Your task: Find each line in the data that contains the string "appoggiatura" and copy those lines out. Treat uppercase and lowercase as different.

[Dataset records]
○ ○ ○ ○ ○
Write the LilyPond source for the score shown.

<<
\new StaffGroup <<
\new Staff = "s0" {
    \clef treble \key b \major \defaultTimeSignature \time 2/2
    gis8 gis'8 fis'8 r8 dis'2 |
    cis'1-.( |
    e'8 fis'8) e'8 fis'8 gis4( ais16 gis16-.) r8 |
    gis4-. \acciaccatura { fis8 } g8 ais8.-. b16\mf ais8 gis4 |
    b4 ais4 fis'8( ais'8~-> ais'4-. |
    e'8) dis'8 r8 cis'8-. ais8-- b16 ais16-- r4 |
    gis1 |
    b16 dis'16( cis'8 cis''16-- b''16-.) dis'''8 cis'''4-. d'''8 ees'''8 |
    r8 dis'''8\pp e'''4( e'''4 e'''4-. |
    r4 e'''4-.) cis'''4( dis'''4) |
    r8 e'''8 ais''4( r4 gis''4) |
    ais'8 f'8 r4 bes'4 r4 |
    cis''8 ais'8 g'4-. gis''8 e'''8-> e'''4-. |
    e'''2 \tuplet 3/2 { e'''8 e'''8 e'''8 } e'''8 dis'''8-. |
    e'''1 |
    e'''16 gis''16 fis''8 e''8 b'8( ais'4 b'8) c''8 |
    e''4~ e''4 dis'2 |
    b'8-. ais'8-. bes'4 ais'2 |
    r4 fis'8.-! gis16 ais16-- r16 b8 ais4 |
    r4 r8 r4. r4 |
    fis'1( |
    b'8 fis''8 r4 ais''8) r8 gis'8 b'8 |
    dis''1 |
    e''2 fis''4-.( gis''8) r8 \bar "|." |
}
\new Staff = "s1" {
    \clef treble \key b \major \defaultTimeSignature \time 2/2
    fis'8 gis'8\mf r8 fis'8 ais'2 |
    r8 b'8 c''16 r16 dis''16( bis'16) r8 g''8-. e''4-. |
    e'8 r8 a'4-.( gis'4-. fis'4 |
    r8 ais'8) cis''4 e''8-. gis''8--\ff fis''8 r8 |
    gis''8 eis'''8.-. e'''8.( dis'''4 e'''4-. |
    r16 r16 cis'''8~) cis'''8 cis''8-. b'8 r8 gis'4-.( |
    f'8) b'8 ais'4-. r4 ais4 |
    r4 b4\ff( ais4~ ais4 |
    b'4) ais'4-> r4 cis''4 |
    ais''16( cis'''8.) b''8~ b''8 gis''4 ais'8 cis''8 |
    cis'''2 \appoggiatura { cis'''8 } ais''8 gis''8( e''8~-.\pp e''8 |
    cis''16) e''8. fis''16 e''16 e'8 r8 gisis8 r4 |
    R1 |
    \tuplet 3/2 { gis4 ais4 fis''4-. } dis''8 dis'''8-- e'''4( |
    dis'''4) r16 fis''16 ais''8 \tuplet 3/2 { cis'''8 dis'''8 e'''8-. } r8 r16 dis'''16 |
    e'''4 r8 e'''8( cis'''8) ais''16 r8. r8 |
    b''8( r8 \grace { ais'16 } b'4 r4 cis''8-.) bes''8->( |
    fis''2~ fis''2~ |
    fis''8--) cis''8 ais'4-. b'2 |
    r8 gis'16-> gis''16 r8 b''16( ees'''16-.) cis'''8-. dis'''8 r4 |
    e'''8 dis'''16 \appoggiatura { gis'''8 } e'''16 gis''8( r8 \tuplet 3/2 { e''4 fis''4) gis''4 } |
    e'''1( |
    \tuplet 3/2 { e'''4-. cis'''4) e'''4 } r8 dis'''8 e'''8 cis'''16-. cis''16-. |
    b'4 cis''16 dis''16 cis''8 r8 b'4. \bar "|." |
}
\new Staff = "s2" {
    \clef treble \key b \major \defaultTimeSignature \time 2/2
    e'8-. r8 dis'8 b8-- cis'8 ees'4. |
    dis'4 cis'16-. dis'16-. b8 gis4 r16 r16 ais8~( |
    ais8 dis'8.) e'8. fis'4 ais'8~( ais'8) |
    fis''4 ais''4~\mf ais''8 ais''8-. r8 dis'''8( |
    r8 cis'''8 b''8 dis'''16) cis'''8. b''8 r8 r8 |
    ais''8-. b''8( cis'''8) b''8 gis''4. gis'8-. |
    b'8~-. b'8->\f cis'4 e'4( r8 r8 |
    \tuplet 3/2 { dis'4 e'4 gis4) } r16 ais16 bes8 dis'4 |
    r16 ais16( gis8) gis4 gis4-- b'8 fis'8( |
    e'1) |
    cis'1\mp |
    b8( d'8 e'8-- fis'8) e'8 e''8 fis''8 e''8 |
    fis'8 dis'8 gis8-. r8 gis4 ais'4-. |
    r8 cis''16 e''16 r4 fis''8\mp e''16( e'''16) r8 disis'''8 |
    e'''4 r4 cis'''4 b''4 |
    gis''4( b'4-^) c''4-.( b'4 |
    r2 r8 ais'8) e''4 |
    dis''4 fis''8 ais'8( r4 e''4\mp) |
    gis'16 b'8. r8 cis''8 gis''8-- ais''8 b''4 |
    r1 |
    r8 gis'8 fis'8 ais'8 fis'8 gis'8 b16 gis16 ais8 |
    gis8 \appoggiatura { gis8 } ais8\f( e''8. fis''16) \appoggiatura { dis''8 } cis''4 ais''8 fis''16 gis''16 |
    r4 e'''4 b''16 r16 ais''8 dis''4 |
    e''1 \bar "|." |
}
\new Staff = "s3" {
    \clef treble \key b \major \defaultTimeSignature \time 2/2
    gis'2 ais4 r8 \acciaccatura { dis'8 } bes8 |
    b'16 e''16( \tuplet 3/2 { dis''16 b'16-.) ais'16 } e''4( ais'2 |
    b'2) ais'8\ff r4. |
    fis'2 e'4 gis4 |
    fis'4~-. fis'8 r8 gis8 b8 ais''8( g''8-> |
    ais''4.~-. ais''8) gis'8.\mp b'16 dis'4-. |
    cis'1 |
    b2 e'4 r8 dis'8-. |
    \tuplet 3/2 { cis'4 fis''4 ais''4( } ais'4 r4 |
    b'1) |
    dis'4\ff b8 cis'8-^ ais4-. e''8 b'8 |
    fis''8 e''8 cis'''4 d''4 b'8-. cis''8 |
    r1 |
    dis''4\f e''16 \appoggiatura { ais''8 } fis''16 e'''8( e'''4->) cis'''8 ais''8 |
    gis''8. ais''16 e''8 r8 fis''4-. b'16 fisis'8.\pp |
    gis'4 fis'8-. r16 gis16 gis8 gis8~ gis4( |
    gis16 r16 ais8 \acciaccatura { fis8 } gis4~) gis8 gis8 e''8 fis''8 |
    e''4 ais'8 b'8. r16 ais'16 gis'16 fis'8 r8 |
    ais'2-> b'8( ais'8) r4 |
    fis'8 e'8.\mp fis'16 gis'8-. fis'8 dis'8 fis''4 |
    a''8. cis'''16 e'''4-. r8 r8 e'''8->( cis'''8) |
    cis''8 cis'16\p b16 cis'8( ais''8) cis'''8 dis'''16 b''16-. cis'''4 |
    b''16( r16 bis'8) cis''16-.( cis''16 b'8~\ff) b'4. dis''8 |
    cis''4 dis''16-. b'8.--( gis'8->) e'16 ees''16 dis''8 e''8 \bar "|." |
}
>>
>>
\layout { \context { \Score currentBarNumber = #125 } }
○ ○ ○ ○ ○
Problem solution:
    cis'''2 \appoggiatura { cis'''8 } ais''8 gis''8( e''8~-.\pp e''8 |
    e'''8 dis'''16 \appoggiatura { gis'''8 } e'''16 gis''8( r8 \tuplet 3/2 { e''4 fis''4) gis''4 } |
    gis8 \appoggiatura { gis8 } ais8\f( e''8. fis''16) \appoggiatura { dis''8 } cis''4 ais''8 fis''16 gis''16 |
    dis''4\f e''16 \appoggiatura { ais''8 } fis''16 e'''8( e'''4->) cis'''8 ais''8 |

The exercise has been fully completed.